Supplied records section start

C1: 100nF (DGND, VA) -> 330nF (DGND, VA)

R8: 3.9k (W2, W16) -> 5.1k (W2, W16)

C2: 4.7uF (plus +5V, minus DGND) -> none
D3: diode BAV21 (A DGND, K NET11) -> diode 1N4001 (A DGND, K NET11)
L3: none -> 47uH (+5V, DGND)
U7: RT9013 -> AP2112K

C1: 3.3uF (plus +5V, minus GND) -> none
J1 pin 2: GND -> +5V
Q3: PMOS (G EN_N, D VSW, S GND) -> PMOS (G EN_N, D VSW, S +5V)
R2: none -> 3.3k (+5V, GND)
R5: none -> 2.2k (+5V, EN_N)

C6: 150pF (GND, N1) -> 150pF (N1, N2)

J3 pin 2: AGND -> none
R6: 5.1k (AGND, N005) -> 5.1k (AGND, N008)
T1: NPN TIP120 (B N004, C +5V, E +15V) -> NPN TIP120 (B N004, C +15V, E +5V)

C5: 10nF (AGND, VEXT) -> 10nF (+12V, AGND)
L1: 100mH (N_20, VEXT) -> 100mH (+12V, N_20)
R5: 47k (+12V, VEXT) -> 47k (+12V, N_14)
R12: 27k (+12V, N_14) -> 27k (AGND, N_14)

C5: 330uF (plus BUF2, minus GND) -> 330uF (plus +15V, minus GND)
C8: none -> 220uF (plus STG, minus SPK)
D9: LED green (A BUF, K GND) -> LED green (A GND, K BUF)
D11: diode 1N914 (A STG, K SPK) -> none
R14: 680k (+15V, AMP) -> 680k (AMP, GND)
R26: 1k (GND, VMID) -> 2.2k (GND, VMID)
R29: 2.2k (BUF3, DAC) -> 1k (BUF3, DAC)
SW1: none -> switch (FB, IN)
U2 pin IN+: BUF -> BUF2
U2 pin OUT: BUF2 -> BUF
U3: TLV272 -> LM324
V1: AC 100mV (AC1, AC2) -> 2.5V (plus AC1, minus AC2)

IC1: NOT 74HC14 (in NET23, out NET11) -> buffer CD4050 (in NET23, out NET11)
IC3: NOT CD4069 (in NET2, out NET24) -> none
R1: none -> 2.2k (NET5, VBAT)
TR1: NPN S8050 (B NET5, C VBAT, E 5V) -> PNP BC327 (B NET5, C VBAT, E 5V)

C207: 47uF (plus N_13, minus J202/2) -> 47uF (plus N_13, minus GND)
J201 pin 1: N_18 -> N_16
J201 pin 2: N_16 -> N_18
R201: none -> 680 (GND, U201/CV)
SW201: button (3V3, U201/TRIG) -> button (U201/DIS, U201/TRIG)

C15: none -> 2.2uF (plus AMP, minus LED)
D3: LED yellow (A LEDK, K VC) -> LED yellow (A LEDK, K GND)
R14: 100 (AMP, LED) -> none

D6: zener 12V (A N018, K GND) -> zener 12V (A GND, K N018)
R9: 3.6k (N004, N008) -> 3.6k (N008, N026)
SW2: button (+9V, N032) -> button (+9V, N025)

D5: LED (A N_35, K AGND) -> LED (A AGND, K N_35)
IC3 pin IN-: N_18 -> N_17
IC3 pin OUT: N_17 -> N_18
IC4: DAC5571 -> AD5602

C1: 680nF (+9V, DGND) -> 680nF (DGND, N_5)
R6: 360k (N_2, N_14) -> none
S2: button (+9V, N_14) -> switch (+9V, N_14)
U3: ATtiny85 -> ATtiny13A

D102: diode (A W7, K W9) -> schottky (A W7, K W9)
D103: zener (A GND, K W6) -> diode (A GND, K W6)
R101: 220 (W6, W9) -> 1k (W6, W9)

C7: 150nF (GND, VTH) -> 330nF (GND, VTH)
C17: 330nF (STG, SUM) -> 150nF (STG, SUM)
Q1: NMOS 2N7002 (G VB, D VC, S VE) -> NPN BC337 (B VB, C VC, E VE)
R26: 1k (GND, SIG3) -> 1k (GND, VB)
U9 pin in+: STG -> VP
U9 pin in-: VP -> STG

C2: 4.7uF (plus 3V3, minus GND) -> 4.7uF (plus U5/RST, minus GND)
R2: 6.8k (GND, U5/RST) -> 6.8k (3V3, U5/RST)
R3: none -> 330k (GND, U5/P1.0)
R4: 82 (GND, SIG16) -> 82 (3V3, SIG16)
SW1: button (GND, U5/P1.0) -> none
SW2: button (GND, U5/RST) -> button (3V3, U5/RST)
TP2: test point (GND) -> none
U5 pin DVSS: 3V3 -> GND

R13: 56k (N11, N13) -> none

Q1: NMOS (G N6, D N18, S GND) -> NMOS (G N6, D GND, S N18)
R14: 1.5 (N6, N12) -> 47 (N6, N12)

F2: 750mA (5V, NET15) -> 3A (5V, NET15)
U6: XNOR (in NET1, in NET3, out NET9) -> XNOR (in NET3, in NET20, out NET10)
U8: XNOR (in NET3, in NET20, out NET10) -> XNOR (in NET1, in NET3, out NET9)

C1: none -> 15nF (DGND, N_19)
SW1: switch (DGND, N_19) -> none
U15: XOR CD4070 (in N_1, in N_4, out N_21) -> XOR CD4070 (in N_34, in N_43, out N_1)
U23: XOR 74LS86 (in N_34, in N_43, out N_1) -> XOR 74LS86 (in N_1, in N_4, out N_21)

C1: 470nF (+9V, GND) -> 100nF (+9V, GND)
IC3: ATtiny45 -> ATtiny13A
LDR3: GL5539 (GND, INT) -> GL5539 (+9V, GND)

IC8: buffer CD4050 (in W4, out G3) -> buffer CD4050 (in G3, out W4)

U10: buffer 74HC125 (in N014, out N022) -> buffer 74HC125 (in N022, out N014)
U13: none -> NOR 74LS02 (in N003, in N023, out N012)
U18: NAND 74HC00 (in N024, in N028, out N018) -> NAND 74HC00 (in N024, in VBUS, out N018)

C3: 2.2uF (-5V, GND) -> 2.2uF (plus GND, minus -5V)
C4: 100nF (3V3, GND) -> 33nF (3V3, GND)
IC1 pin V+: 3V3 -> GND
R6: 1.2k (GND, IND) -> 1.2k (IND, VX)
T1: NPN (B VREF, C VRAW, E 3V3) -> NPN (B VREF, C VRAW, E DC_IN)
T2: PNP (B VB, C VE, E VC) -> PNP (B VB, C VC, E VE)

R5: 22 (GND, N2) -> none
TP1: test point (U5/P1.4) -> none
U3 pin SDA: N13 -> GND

Supplied records section end

Which lines in the data above hold the string "minus"? Show each one.

C2: 4.7uF (plus +5V, minus DGND) -> none
C1: 3.3uF (plus +5V, minus GND) -> none
C5: 330uF (plus BUF2, minus GND) -> 330uF (plus +15V, minus GND)
C8: none -> 220uF (plus STG, minus SPK)
V1: AC 100mV (AC1, AC2) -> 2.5V (plus AC1, minus AC2)
C207: 47uF (plus N_13, minus J202/2) -> 47uF (plus N_13, minus GND)
C15: none -> 2.2uF (plus AMP, minus LED)
C2: 4.7uF (plus 3V3, minus GND) -> 4.7uF (plus U5/RST, minus GND)
C3: 2.2uF (-5V, GND) -> 2.2uF (plus GND, minus -5V)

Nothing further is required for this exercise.